Problem requirements
Repeat exactly the lines from the start of the entries below through the line containing "none -> white brick C8 level 1". Omit the rest.
-----
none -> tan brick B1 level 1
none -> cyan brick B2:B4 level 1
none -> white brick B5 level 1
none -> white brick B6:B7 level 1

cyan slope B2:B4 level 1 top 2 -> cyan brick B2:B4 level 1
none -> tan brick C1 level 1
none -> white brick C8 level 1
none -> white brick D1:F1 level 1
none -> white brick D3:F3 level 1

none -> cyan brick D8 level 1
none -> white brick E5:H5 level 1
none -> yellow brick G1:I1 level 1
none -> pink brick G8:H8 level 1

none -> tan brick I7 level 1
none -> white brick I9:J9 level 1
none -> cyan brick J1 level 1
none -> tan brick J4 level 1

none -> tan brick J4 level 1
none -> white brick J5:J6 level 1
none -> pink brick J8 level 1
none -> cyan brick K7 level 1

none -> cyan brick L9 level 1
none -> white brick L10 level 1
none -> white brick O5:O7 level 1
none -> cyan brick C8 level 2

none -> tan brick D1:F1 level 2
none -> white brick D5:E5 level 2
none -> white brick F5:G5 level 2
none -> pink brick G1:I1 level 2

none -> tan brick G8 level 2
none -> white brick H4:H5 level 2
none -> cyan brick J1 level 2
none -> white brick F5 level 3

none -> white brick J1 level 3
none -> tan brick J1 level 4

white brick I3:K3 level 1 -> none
-----
Answer to this problem
none -> tan brick B1 level 1
none -> cyan brick B2:B4 level 1
none -> white brick B5 level 1
none -> white brick B6:B7 level 1

cyan slope B2:B4 level 1 top 2 -> cyan brick B2:B4 level 1
none -> tan brick C1 level 1
none -> white brick C8 level 1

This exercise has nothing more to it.